**Assignment**.
Which lines of the entries contain the string "domino"? Please find them and copy them.

------ Extracted records

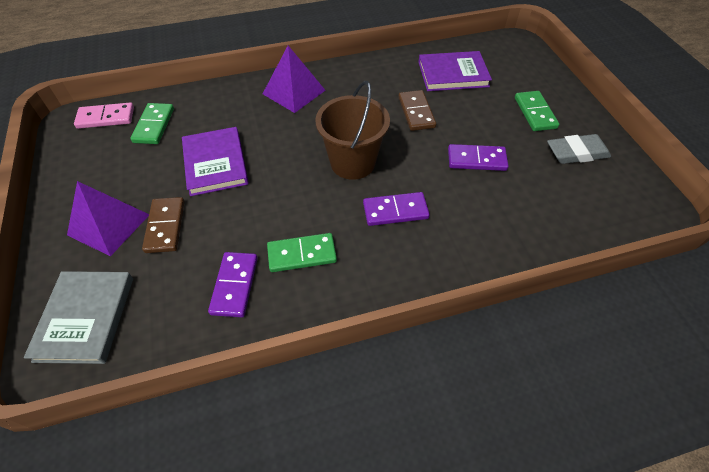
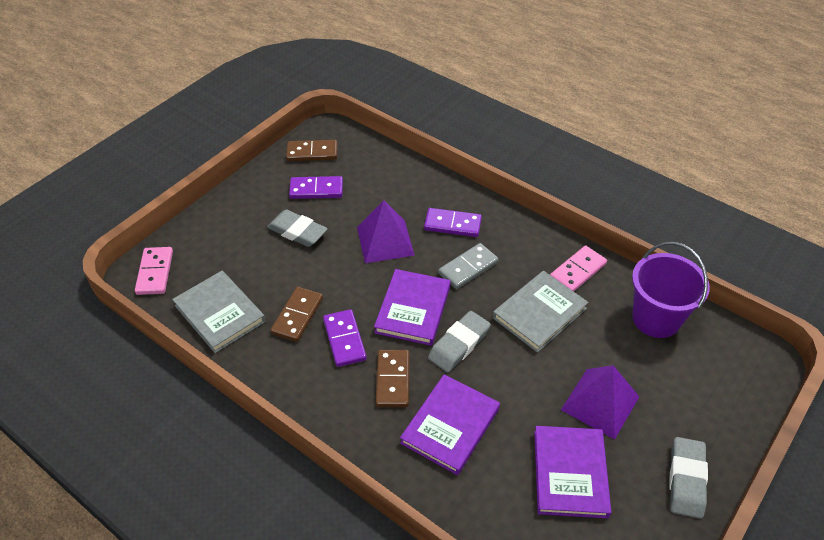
brown bucket: 1 -> 0
brown domino: 2 -> 3
green domino: 3 -> 0
grey book: 1 -> 2
grey domino: 0 -> 1
grey eraser: 1 -> 3
pink domino: 1 -> 2
purple book: 2 -> 3
purple bucket: 0 -> 1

------------

**Written solution**.
brown domino: 2 -> 3
green domino: 3 -> 0
grey domino: 0 -> 1
pink domino: 1 -> 2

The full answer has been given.